— Start of Data to use —
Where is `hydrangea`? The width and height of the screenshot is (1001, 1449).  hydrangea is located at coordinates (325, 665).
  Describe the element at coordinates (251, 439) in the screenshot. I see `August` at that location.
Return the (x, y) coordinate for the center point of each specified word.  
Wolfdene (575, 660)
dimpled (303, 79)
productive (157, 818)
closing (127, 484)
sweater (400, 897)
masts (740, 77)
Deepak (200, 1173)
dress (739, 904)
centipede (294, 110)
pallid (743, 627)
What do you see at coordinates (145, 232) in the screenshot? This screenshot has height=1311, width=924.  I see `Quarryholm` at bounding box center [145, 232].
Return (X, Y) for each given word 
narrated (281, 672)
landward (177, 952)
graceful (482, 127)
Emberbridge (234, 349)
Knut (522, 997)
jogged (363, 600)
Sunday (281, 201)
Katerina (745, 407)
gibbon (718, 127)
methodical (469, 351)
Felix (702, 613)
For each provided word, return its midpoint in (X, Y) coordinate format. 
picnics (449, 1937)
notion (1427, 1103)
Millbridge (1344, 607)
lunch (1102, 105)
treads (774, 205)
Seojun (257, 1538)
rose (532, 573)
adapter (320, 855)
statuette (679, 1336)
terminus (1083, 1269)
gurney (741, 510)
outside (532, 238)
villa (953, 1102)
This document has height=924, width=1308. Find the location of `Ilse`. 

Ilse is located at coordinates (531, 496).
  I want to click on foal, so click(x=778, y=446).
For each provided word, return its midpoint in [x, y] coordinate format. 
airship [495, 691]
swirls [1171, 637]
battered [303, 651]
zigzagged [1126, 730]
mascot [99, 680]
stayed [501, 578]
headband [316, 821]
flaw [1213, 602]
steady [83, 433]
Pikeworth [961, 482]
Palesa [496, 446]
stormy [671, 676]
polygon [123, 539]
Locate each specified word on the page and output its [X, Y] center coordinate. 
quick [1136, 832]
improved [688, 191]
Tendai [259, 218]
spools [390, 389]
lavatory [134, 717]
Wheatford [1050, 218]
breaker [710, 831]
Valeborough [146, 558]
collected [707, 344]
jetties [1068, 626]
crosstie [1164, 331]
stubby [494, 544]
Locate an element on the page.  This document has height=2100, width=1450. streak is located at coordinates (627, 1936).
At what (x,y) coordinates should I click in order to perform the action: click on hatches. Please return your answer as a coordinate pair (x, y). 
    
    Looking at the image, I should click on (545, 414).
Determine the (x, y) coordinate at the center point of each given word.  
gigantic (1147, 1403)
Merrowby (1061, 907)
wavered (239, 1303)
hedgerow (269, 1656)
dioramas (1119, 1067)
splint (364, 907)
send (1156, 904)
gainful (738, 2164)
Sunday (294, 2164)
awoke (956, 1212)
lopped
— End of Data to use —
* **Task directions**
Write out the lines above exactly as they appear, starting at the line that contains "What do you" and stopping after the line that contains "villa (953, 1102)".

* **The response**
What do you see at coordinates (145, 232) in the screenshot? This screenshot has height=1311, width=924.  I see `Quarryholm` at bounding box center [145, 232].
Return (X, Y) for each given word 
narrated (281, 672)
landward (177, 952)
graceful (482, 127)
Emberbridge (234, 349)
Knut (522, 997)
jogged (363, 600)
Sunday (281, 201)
Katerina (745, 407)
gibbon (718, 127)
methodical (469, 351)
Felix (702, 613)
For each provided word, return its midpoint in (X, Y) coordinate format. 
picnics (449, 1937)
notion (1427, 1103)
Millbridge (1344, 607)
lunch (1102, 105)
treads (774, 205)
Seojun (257, 1538)
rose (532, 573)
adapter (320, 855)
statuette (679, 1336)
terminus (1083, 1269)
gurney (741, 510)
outside (532, 238)
villa (953, 1102)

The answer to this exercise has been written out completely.